• What the task asks
If a line of the records holds the word "none", copy it out.

• Listed records
☆ ☆ ☆
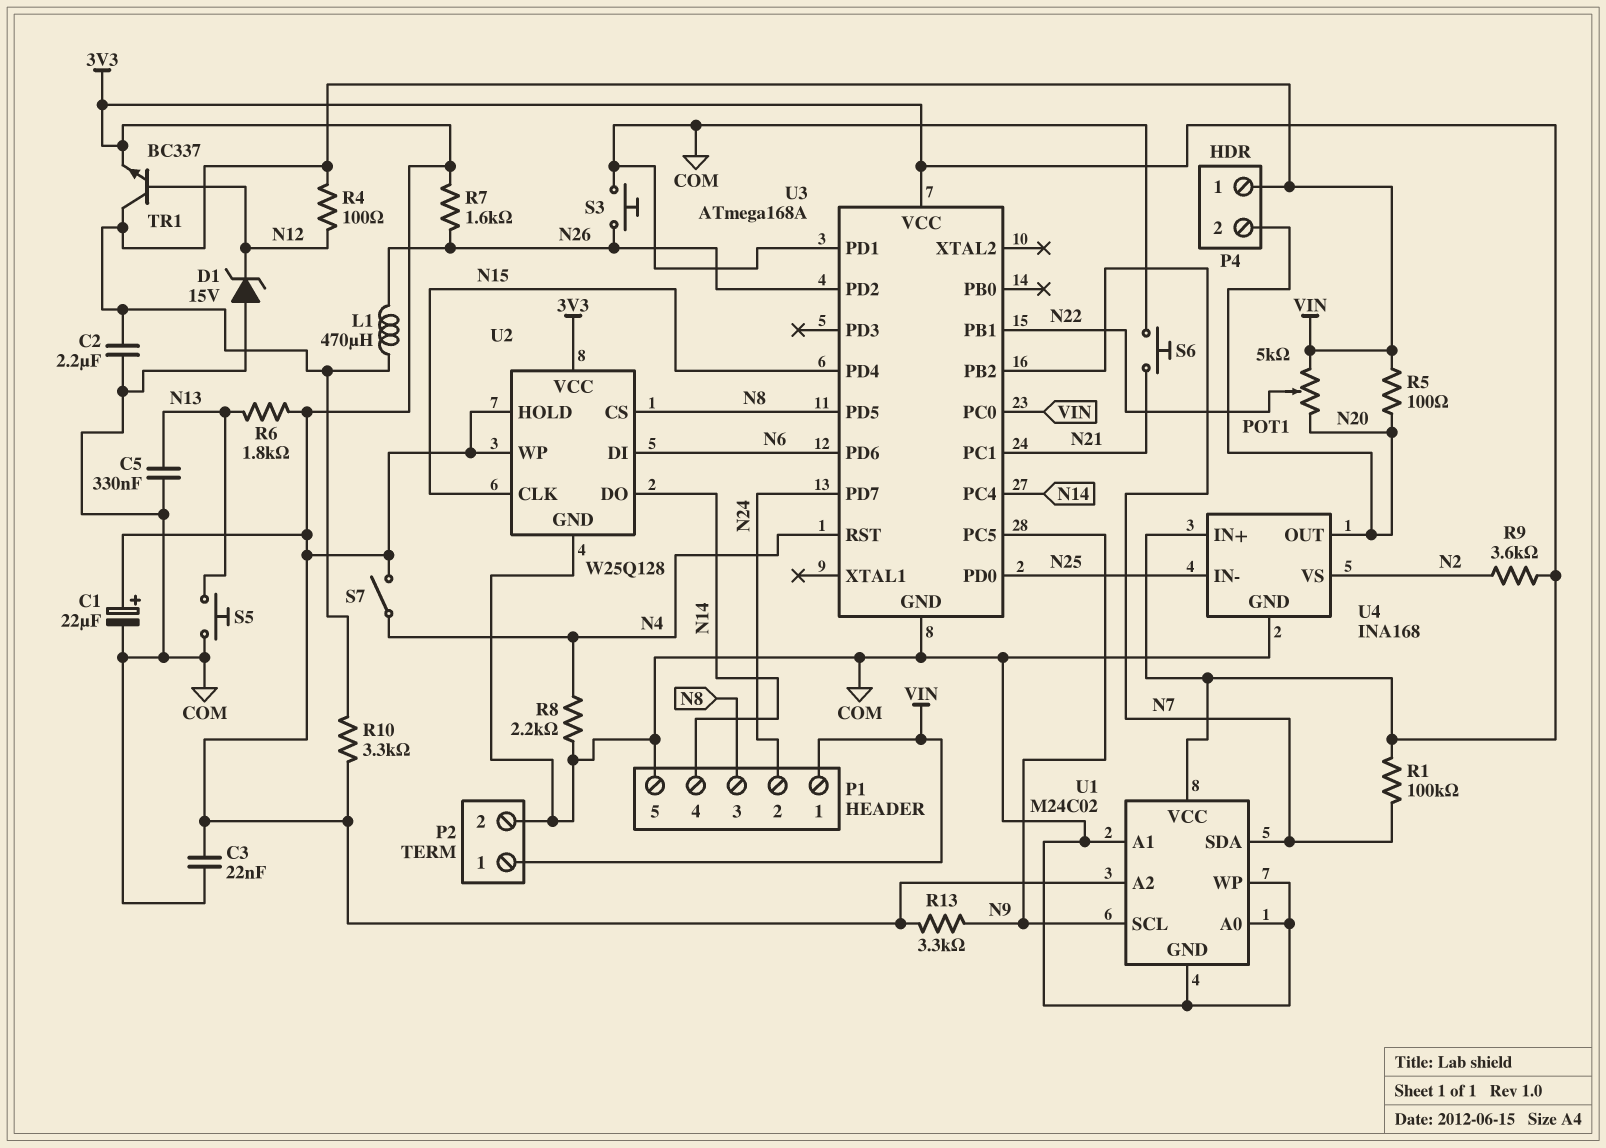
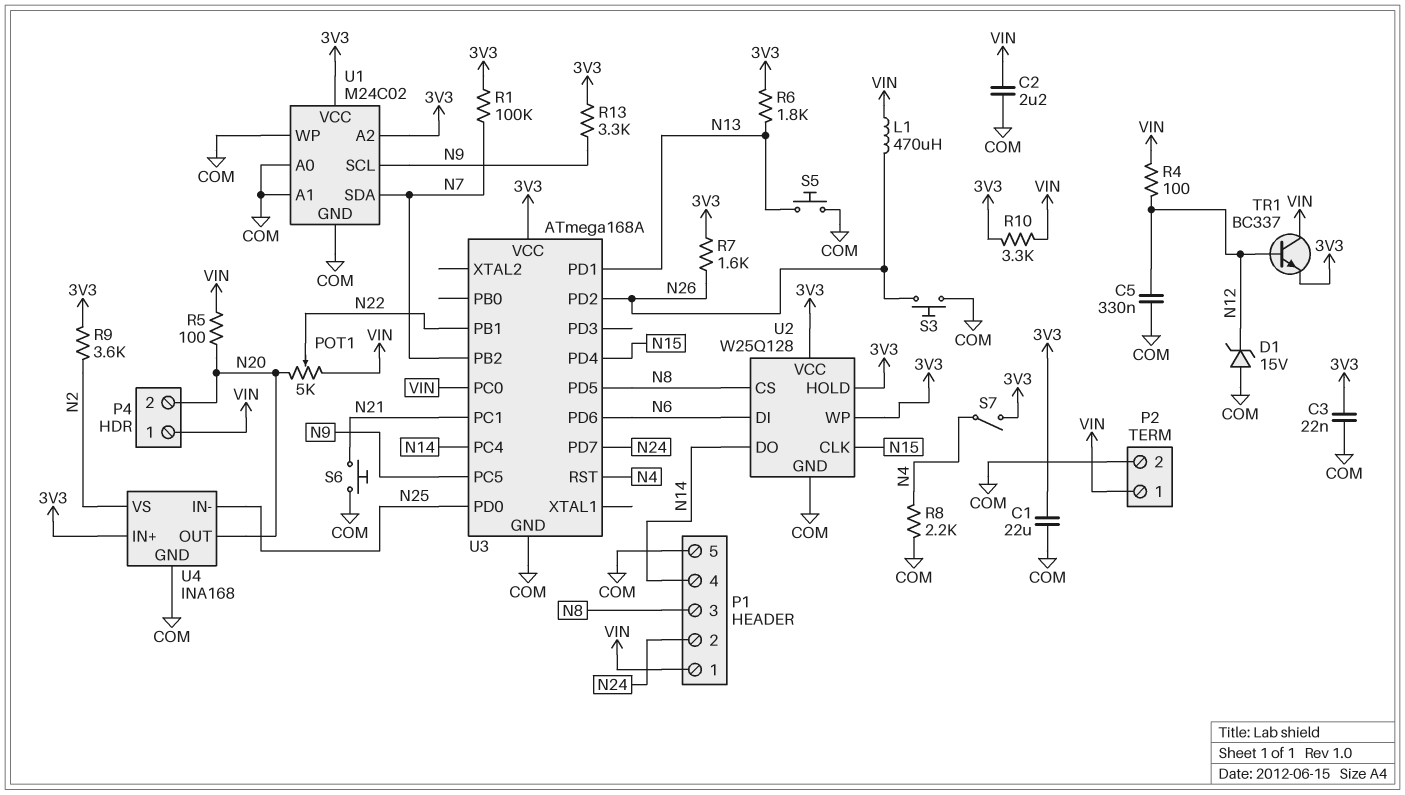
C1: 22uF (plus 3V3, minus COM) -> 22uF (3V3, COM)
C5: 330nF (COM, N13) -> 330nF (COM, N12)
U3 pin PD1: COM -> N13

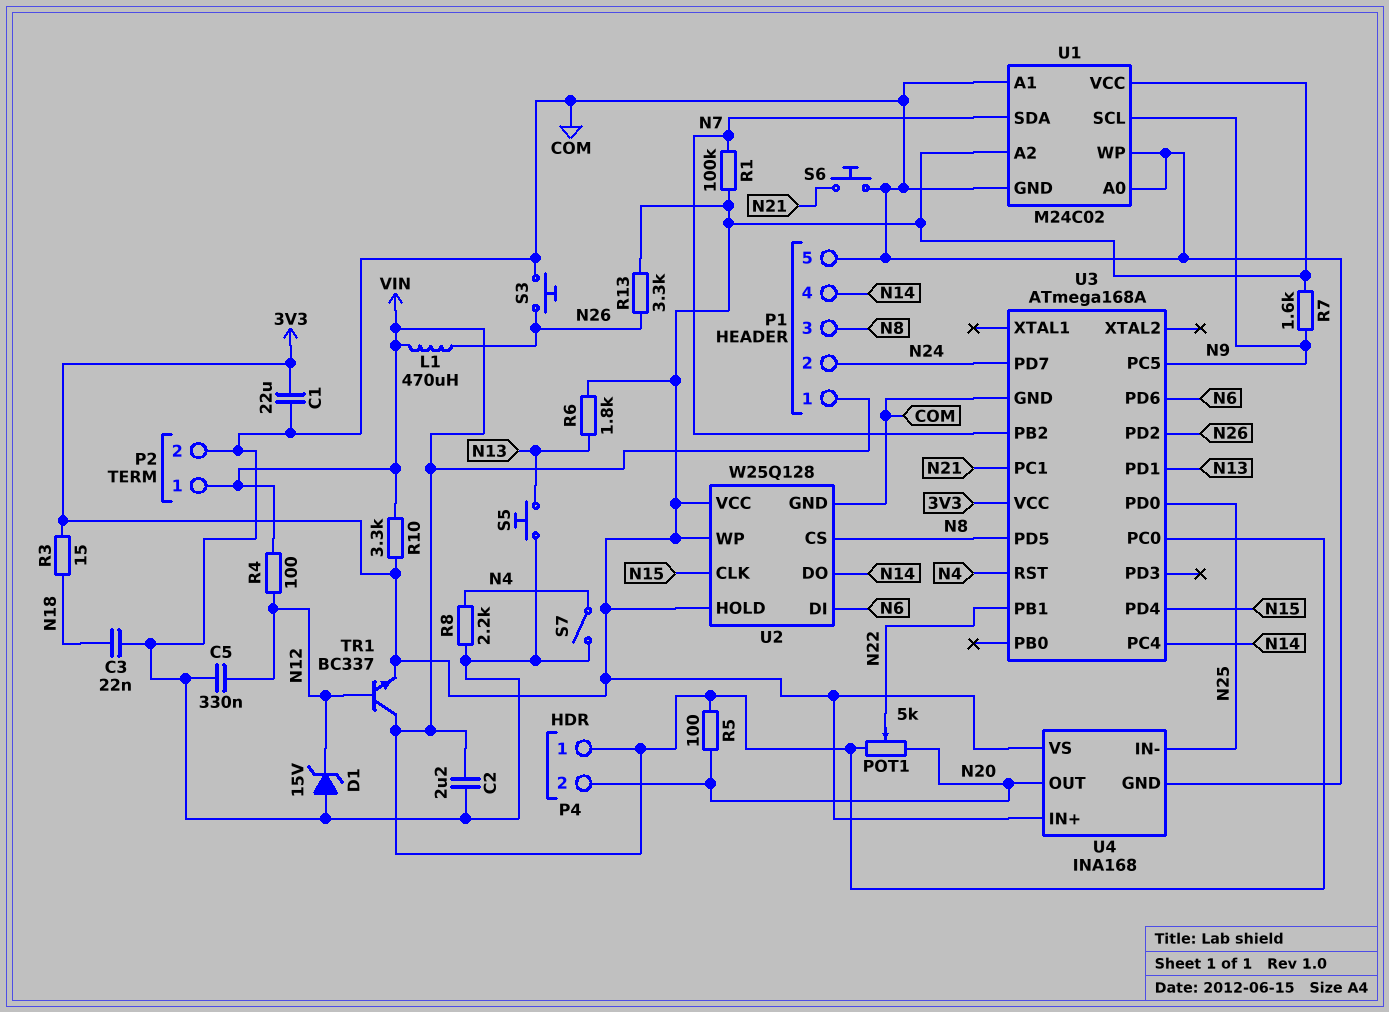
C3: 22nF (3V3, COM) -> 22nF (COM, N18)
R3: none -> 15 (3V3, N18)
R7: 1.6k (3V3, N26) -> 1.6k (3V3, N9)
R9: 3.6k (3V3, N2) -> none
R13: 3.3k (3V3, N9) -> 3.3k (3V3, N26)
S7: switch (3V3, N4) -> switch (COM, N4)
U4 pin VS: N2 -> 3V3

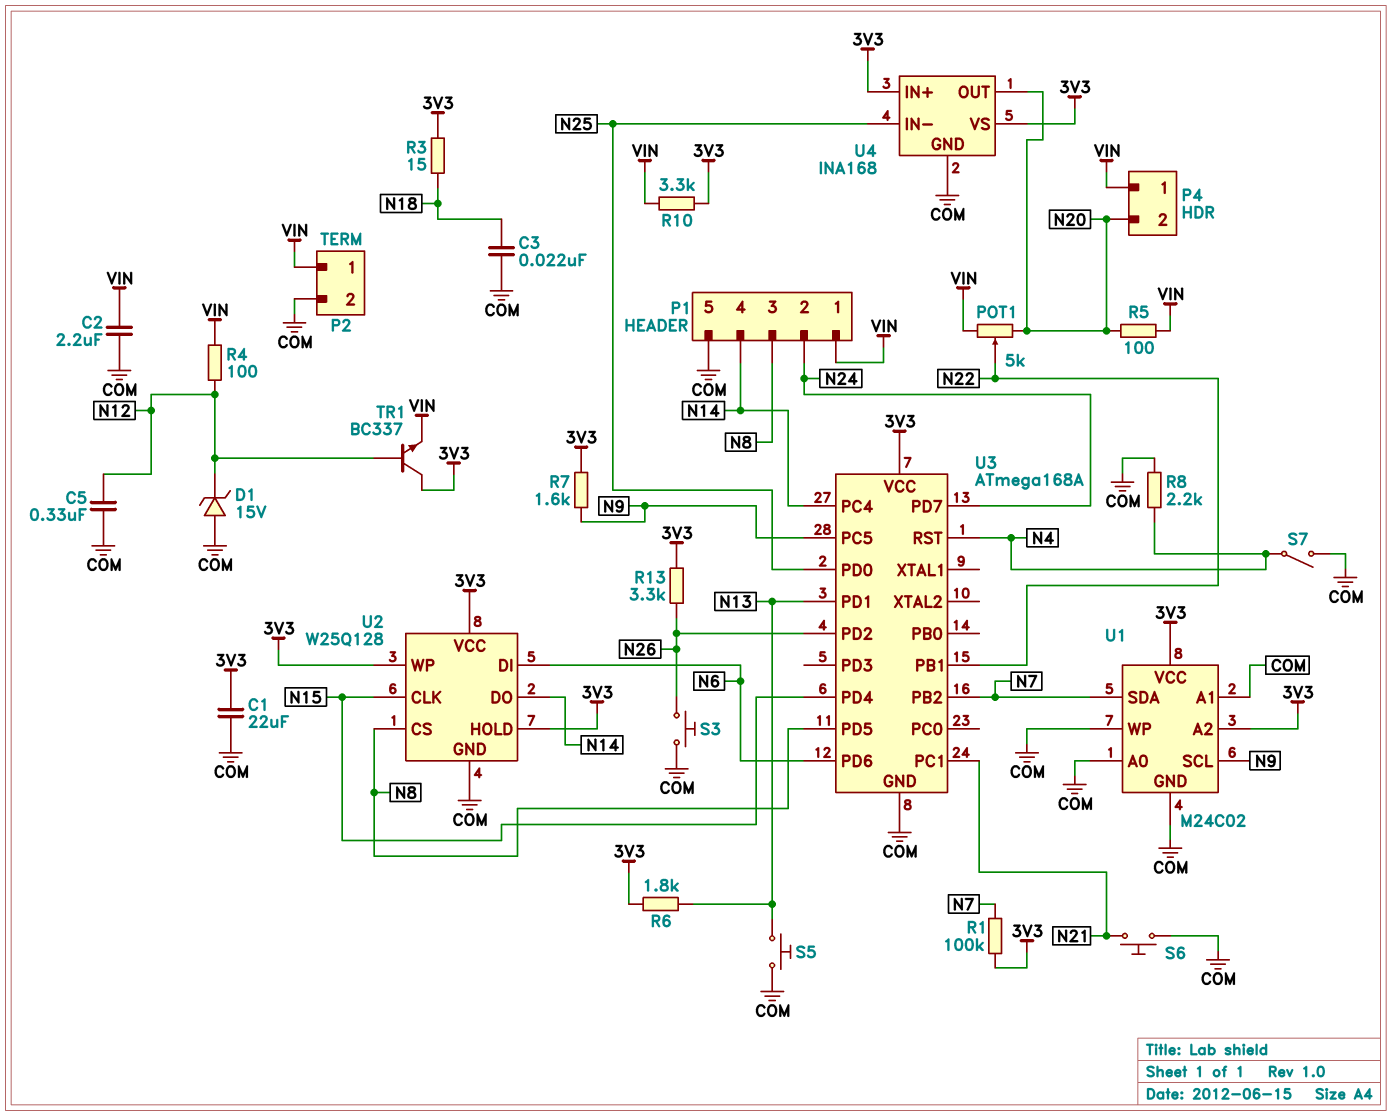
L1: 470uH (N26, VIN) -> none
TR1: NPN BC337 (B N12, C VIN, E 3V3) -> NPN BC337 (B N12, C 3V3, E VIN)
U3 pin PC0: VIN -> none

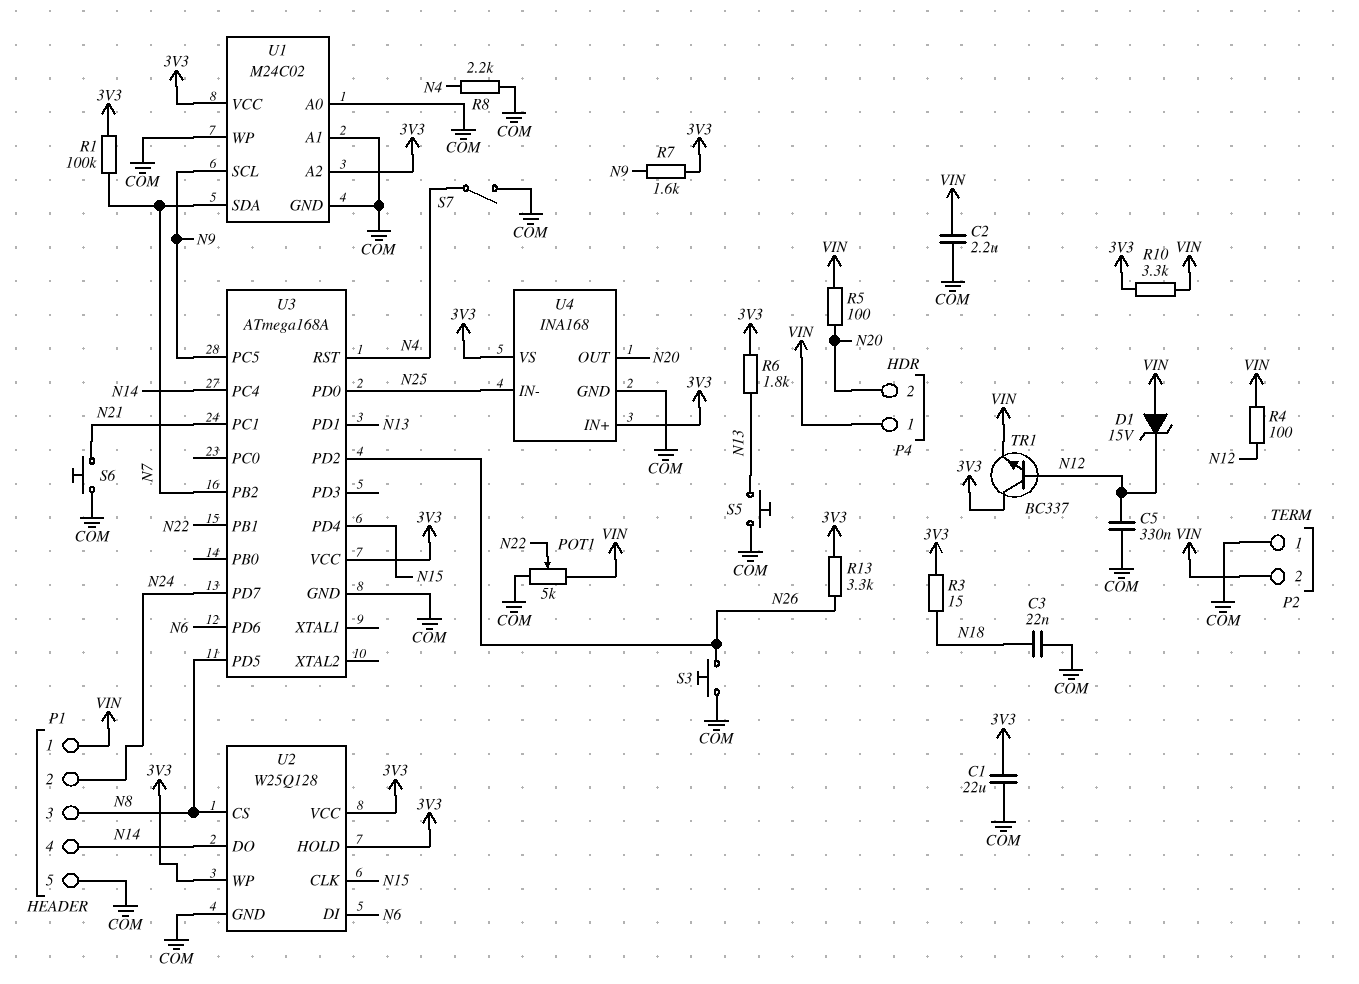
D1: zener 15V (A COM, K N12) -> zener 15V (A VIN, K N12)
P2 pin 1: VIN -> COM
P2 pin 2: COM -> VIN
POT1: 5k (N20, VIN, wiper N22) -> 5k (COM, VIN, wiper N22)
☆ ☆ ☆
• Output of the exercise
R3: none -> 15 (3V3, N18)
R9: 3.6k (3V3, N2) -> none
L1: 470uH (N26, VIN) -> none
U3 pin PC0: VIN -> none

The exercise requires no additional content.